### Short exercise
Write out every line of the data below word for word, with no changes.
:: Data rows
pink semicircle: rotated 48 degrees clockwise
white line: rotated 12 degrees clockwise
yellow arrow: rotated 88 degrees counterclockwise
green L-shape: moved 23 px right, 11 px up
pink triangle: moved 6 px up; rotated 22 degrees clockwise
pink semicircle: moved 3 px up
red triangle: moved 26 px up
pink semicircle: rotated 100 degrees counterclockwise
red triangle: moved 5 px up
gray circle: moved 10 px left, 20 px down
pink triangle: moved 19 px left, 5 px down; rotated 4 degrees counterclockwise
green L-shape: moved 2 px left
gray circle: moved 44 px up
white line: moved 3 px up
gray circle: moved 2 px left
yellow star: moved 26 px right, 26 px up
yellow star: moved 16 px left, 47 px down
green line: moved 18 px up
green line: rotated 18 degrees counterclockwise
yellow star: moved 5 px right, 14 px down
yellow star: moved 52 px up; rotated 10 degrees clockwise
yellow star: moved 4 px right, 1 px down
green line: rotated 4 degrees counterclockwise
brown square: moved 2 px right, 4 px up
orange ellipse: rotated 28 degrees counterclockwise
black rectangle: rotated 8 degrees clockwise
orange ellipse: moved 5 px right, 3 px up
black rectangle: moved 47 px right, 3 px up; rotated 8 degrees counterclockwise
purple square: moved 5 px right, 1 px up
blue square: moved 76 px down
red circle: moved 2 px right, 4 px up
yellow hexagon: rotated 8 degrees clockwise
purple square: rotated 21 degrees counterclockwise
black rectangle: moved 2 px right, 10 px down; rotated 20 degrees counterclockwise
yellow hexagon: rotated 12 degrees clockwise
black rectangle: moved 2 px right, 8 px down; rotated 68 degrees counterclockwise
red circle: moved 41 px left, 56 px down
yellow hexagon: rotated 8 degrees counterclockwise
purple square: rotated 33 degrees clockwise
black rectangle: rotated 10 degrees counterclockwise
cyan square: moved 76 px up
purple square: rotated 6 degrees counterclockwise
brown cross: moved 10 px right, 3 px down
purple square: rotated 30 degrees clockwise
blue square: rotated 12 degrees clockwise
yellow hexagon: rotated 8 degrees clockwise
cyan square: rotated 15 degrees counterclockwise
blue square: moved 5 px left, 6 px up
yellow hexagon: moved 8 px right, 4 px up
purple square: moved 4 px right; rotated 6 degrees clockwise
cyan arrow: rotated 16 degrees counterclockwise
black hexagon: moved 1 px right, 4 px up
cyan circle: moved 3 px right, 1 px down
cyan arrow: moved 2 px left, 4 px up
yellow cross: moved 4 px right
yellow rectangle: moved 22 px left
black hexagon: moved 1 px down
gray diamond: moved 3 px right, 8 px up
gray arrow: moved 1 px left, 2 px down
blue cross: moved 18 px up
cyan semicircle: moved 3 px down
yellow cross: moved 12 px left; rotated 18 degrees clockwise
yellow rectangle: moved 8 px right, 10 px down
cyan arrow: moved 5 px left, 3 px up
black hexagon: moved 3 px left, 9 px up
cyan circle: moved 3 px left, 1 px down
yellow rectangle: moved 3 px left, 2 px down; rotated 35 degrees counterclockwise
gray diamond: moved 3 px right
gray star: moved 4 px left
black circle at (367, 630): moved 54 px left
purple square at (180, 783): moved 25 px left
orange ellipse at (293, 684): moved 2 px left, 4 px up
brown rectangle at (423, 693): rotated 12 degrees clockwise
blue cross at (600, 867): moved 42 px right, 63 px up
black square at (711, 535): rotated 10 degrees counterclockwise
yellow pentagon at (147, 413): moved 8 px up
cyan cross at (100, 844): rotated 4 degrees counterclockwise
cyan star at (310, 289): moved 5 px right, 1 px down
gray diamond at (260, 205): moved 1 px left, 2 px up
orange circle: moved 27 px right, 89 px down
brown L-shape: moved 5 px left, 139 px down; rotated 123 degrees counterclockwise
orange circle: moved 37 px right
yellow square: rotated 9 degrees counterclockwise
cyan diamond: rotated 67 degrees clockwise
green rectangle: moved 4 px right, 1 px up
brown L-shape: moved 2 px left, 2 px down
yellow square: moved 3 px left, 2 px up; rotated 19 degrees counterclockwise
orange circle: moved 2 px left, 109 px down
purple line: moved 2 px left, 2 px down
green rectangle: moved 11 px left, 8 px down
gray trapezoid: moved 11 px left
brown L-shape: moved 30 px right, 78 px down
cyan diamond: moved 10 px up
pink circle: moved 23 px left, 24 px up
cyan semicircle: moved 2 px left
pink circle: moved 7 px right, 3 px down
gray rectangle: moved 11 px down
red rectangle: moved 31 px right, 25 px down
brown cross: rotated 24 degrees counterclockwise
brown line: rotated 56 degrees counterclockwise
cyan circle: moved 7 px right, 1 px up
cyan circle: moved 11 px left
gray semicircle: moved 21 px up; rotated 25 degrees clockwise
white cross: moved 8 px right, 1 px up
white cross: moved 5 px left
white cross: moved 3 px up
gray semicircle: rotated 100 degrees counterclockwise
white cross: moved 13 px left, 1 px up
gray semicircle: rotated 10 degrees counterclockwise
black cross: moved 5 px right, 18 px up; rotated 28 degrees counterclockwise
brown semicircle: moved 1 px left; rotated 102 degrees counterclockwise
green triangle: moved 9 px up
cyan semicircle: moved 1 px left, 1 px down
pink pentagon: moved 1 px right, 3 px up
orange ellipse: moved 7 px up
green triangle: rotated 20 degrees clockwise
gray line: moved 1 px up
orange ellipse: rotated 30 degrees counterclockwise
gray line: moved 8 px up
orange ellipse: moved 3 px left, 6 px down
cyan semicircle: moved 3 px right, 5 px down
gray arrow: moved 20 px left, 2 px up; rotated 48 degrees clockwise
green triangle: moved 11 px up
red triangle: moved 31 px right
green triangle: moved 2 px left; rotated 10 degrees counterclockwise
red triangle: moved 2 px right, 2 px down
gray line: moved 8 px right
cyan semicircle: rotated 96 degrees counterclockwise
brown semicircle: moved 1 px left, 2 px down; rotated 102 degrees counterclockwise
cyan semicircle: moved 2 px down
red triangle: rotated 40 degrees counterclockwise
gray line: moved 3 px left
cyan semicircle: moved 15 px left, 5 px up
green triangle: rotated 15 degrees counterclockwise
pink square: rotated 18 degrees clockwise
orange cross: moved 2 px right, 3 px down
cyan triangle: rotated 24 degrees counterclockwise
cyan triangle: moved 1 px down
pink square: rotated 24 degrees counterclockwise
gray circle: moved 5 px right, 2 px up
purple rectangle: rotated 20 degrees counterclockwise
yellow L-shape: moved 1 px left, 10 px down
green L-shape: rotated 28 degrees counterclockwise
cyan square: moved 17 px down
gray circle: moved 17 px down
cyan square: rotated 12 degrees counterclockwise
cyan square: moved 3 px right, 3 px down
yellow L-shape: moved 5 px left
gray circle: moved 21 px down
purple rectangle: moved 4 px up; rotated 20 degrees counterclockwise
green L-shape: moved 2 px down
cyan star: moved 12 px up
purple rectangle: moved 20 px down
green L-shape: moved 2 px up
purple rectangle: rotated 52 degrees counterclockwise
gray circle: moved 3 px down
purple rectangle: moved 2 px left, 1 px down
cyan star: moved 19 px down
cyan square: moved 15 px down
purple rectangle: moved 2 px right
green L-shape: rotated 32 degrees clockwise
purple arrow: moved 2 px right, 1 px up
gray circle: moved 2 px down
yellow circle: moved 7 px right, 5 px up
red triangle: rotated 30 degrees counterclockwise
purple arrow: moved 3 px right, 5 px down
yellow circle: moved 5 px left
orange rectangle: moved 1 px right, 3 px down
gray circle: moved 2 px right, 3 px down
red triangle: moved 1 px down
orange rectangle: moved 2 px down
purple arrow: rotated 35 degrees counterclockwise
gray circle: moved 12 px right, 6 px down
::::
### Result below
pink semicircle: rotated 48 degrees clockwise
white line: rotated 12 degrees clockwise
yellow arrow: rotated 88 degrees counterclockwise
green L-shape: moved 23 px right, 11 px up
pink triangle: moved 6 px up; rotated 22 degrees clockwise
pink semicircle: moved 3 px up
red triangle: moved 26 px up
pink semicircle: rotated 100 degrees counterclockwise
red triangle: moved 5 px up
gray circle: moved 10 px left, 20 px down
pink triangle: moved 19 px left, 5 px down; rotated 4 degrees counterclockwise
green L-shape: moved 2 px left
gray circle: moved 44 px up
white line: moved 3 px up
gray circle: moved 2 px left
yellow star: moved 26 px right, 26 px up
yellow star: moved 16 px left, 47 px down
green line: moved 18 px up
green line: rotated 18 degrees counterclockwise
yellow star: moved 5 px right, 14 px down
yellow star: moved 52 px up; rotated 10 degrees clockwise
yellow star: moved 4 px right, 1 px down
green line: rotated 4 degrees counterclockwise
brown square: moved 2 px right, 4 px up
orange ellipse: rotated 28 degrees counterclockwise
black rectangle: rotated 8 degrees clockwise
orange ellipse: moved 5 px right, 3 px up
black rectangle: moved 47 px right, 3 px up; rotated 8 degrees counterclockwise
purple square: moved 5 px right, 1 px up
blue square: moved 76 px down
red circle: moved 2 px right, 4 px up
yellow hexagon: rotated 8 degrees clockwise
purple square: rotated 21 degrees counterclockwise
black rectangle: moved 2 px right, 10 px down; rotated 20 degrees counterclockwise
yellow hexagon: rotated 12 degrees clockwise
black rectangle: moved 2 px right, 8 px down; rotated 68 degrees counterclockwise
red circle: moved 41 px left, 56 px down
yellow hexagon: rotated 8 degrees counterclockwise
purple square: rotated 33 degrees clockwise
black rectangle: rotated 10 degrees counterclockwise
cyan square: moved 76 px up
purple square: rotated 6 degrees counterclockwise
brown cross: moved 10 px right, 3 px down
purple square: rotated 30 degrees clockwise
blue square: rotated 12 degrees clockwise
yellow hexagon: rotated 8 degrees clockwise
cyan square: rotated 15 degrees counterclockwise
blue square: moved 5 px left, 6 px up
yellow hexagon: moved 8 px right, 4 px up
purple square: moved 4 px right; rotated 6 degrees clockwise
cyan arrow: rotated 16 degrees counterclockwise
black hexagon: moved 1 px right, 4 px up
cyan circle: moved 3 px right, 1 px down
cyan arrow: moved 2 px left, 4 px up
yellow cross: moved 4 px right
yellow rectangle: moved 22 px left
black hexagon: moved 1 px down
gray diamond: moved 3 px right, 8 px up
gray arrow: moved 1 px left, 2 px down
blue cross: moved 18 px up
cyan semicircle: moved 3 px down
yellow cross: moved 12 px left; rotated 18 degrees clockwise
yellow rectangle: moved 8 px right, 10 px down
cyan arrow: moved 5 px left, 3 px up
black hexagon: moved 3 px left, 9 px up
cyan circle: moved 3 px left, 1 px down
yellow rectangle: moved 3 px left, 2 px down; rotated 35 degrees counterclockwise
gray diamond: moved 3 px right
gray star: moved 4 px left
black circle at (367, 630): moved 54 px left
purple square at (180, 783): moved 25 px left
orange ellipse at (293, 684): moved 2 px left, 4 px up
brown rectangle at (423, 693): rotated 12 degrees clockwise
blue cross at (600, 867): moved 42 px right, 63 px up
black square at (711, 535): rotated 10 degrees counterclockwise
yellow pentagon at (147, 413): moved 8 px up
cyan cross at (100, 844): rotated 4 degrees counterclockwise
cyan star at (310, 289): moved 5 px right, 1 px down
gray diamond at (260, 205): moved 1 px left, 2 px up
orange circle: moved 27 px right, 89 px down
brown L-shape: moved 5 px left, 139 px down; rotated 123 degrees counterclockwise
orange circle: moved 37 px right
yellow square: rotated 9 degrees counterclockwise
cyan diamond: rotated 67 degrees clockwise
green rectangle: moved 4 px right, 1 px up
brown L-shape: moved 2 px left, 2 px down
yellow square: moved 3 px left, 2 px up; rotated 19 degrees counterclockwise
orange circle: moved 2 px left, 109 px down
purple line: moved 2 px left, 2 px down
green rectangle: moved 11 px left, 8 px down
gray trapezoid: moved 11 px left
brown L-shape: moved 30 px right, 78 px down
cyan diamond: moved 10 px up
pink circle: moved 23 px left, 24 px up
cyan semicircle: moved 2 px left
pink circle: moved 7 px right, 3 px down
gray rectangle: moved 11 px down
red rectangle: moved 31 px right, 25 px down
brown cross: rotated 24 degrees counterclockwise
brown line: rotated 56 degrees counterclockwise
cyan circle: moved 7 px right, 1 px up
cyan circle: moved 11 px left
gray semicircle: moved 21 px up; rotated 25 degrees clockwise
white cross: moved 8 px right, 1 px up
white cross: moved 5 px left
white cross: moved 3 px up
gray semicircle: rotated 100 degrees counterclockwise
white cross: moved 13 px left, 1 px up
gray semicircle: rotated 10 degrees counterclockwise
black cross: moved 5 px right, 18 px up; rotated 28 degrees counterclockwise
brown semicircle: moved 1 px left; rotated 102 degrees counterclockwise
green triangle: moved 9 px up
cyan semicircle: moved 1 px left, 1 px down
pink pentagon: moved 1 px right, 3 px up
orange ellipse: moved 7 px up
green triangle: rotated 20 degrees clockwise
gray line: moved 1 px up
orange ellipse: rotated 30 degrees counterclockwise
gray line: moved 8 px up
orange ellipse: moved 3 px left, 6 px down
cyan semicircle: moved 3 px right, 5 px down
gray arrow: moved 20 px left, 2 px up; rotated 48 degrees clockwise
green triangle: moved 11 px up
red triangle: moved 31 px right
green triangle: moved 2 px left; rotated 10 degrees counterclockwise
red triangle: moved 2 px right, 2 px down
gray line: moved 8 px right
cyan semicircle: rotated 96 degrees counterclockwise
brown semicircle: moved 1 px left, 2 px down; rotated 102 degrees counterclockwise
cyan semicircle: moved 2 px down
red triangle: rotated 40 degrees counterclockwise
gray line: moved 3 px left
cyan semicircle: moved 15 px left, 5 px up
green triangle: rotated 15 degrees counterclockwise
pink square: rotated 18 degrees clockwise
orange cross: moved 2 px right, 3 px down
cyan triangle: rotated 24 degrees counterclockwise
cyan triangle: moved 1 px down
pink square: rotated 24 degrees counterclockwise
gray circle: moved 5 px right, 2 px up
purple rectangle: rotated 20 degrees counterclockwise
yellow L-shape: moved 1 px left, 10 px down
green L-shape: rotated 28 degrees counterclockwise
cyan square: moved 17 px down
gray circle: moved 17 px down
cyan square: rotated 12 degrees counterclockwise
cyan square: moved 3 px right, 3 px down
yellow L-shape: moved 5 px left
gray circle: moved 21 px down
purple rectangle: moved 4 px up; rotated 20 degrees counterclockwise
green L-shape: moved 2 px down
cyan star: moved 12 px up
purple rectangle: moved 20 px down
green L-shape: moved 2 px up
purple rectangle: rotated 52 degrees counterclockwise
gray circle: moved 3 px down
purple rectangle: moved 2 px left, 1 px down
cyan star: moved 19 px down
cyan square: moved 15 px down
purple rectangle: moved 2 px right
green L-shape: rotated 32 degrees clockwise
purple arrow: moved 2 px right, 1 px up
gray circle: moved 2 px down
yellow circle: moved 7 px right, 5 px up
red triangle: rotated 30 degrees counterclockwise
purple arrow: moved 3 px right, 5 px down
yellow circle: moved 5 px left
orange rectangle: moved 1 px right, 3 px down
gray circle: moved 2 px right, 3 px down
red triangle: moved 1 px down
orange rectangle: moved 2 px down
purple arrow: rotated 35 degrees counterclockwise
gray circle: moved 12 px right, 6 px down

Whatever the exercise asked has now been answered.